▶ **The data**
......

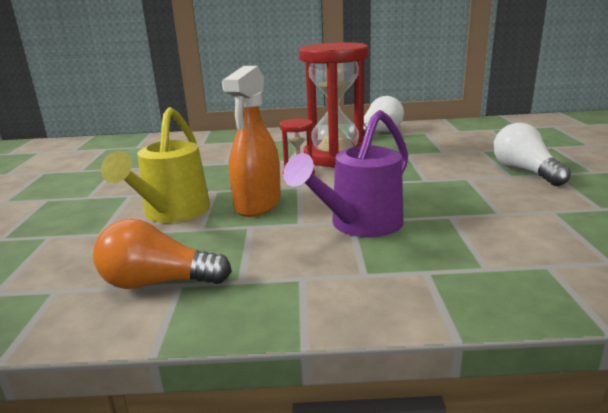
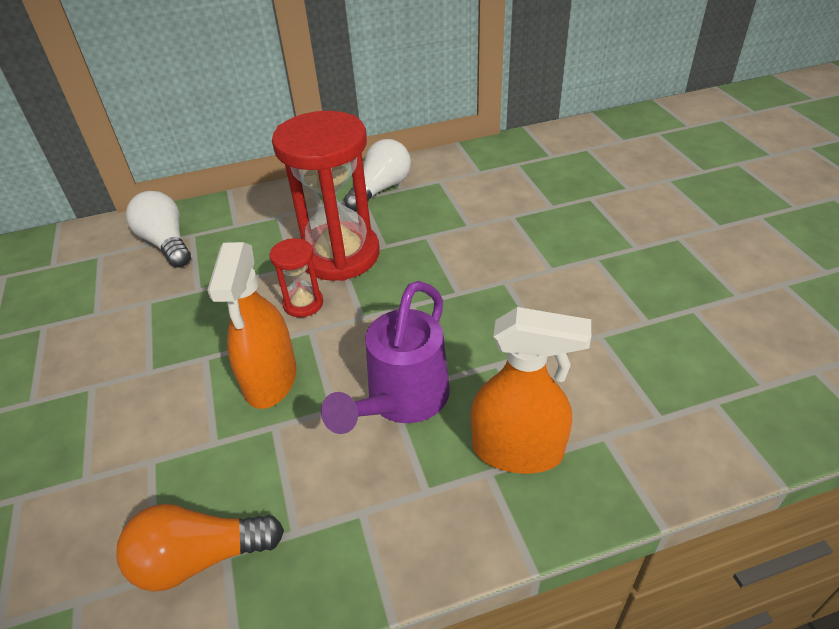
camera: 15 degrees left, 20 degrees up
yellow watering can [101,107,210,223] -> none
white light bulb [493,123,571,186] -> white light bulb moved to [126,191,191,268]
none -> orange spray bottle [471,307,591,474]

......

Your task is to reproduce exactly the lines that begin with the one containing "yellow watering can [101,107,210,223] -> none" and continue to the end of the data, both ends included.

▶ **Output for this task**
yellow watering can [101,107,210,223] -> none
white light bulb [493,123,571,186] -> white light bulb moved to [126,191,191,268]
none -> orange spray bottle [471,307,591,474]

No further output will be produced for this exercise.